BEGIN Input data
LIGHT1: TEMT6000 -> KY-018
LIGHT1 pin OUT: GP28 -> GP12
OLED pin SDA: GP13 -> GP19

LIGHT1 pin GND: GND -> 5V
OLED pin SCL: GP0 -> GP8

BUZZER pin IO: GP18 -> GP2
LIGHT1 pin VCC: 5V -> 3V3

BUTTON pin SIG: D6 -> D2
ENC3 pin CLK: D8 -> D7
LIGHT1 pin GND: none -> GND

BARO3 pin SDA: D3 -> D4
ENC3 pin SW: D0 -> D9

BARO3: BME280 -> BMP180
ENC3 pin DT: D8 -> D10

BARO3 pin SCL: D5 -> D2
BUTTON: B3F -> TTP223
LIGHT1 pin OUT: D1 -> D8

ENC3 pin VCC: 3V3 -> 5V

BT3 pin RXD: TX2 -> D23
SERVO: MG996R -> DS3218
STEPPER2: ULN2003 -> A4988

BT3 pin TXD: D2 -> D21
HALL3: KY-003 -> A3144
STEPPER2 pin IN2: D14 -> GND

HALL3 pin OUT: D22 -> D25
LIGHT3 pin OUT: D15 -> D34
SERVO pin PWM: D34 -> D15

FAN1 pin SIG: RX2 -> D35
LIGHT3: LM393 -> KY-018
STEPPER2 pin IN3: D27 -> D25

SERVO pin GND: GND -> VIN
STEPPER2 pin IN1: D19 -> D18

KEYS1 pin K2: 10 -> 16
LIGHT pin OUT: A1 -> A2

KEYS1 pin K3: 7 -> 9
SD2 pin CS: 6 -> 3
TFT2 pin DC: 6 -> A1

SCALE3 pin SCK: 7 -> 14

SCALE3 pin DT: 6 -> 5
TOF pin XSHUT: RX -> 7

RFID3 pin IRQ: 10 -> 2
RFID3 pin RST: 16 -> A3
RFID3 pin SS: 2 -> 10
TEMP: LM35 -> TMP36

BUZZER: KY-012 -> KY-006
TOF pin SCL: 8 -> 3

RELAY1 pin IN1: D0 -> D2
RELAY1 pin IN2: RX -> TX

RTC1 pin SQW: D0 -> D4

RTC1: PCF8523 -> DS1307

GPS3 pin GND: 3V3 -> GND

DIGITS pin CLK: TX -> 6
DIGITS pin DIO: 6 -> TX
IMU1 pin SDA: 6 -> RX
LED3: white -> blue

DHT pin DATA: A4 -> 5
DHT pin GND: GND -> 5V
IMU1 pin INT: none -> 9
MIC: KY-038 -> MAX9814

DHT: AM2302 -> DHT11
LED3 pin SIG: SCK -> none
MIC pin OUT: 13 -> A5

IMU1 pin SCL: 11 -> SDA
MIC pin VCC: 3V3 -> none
END Input data
Give all the records again. Match them exactly.

LIGHT1: TEMT6000 -> KY-018
LIGHT1 pin OUT: GP28 -> GP12
OLED pin SDA: GP13 -> GP19

LIGHT1 pin GND: GND -> 5V
OLED pin SCL: GP0 -> GP8

BUZZER pin IO: GP18 -> GP2
LIGHT1 pin VCC: 5V -> 3V3

BUTTON pin SIG: D6 -> D2
ENC3 pin CLK: D8 -> D7
LIGHT1 pin GND: none -> GND

BARO3 pin SDA: D3 -> D4
ENC3 pin SW: D0 -> D9

BARO3: BME280 -> BMP180
ENC3 pin DT: D8 -> D10

BARO3 pin SCL: D5 -> D2
BUTTON: B3F -> TTP223
LIGHT1 pin OUT: D1 -> D8

ENC3 pin VCC: 3V3 -> 5V

BT3 pin RXD: TX2 -> D23
SERVO: MG996R -> DS3218
STEPPER2: ULN2003 -> A4988

BT3 pin TXD: D2 -> D21
HALL3: KY-003 -> A3144
STEPPER2 pin IN2: D14 -> GND

HALL3 pin OUT: D22 -> D25
LIGHT3 pin OUT: D15 -> D34
SERVO pin PWM: D34 -> D15

FAN1 pin SIG: RX2 -> D35
LIGHT3: LM393 -> KY-018
STEPPER2 pin IN3: D27 -> D25

SERVO pin GND: GND -> VIN
STEPPER2 pin IN1: D19 -> D18

KEYS1 pin K2: 10 -> 16
LIGHT pin OUT: A1 -> A2

KEYS1 pin K3: 7 -> 9
SD2 pin CS: 6 -> 3
TFT2 pin DC: 6 -> A1

SCALE3 pin SCK: 7 -> 14

SCALE3 pin DT: 6 -> 5
TOF pin XSHUT: RX -> 7

RFID3 pin IRQ: 10 -> 2
RFID3 pin RST: 16 -> A3
RFID3 pin SS: 2 -> 10
TEMP: LM35 -> TMP36

BUZZER: KY-012 -> KY-006
TOF pin SCL: 8 -> 3

RELAY1 pin IN1: D0 -> D2
RELAY1 pin IN2: RX -> TX

RTC1 pin SQW: D0 -> D4

RTC1: PCF8523 -> DS1307

GPS3 pin GND: 3V3 -> GND

DIGITS pin CLK: TX -> 6
DIGITS pin DIO: 6 -> TX
IMU1 pin SDA: 6 -> RX
LED3: white -> blue

DHT pin DATA: A4 -> 5
DHT pin GND: GND -> 5V
IMU1 pin INT: none -> 9
MIC: KY-038 -> MAX9814

DHT: AM2302 -> DHT11
LED3 pin SIG: SCK -> none
MIC pin OUT: 13 -> A5

IMU1 pin SCL: 11 -> SDA
MIC pin VCC: 3V3 -> none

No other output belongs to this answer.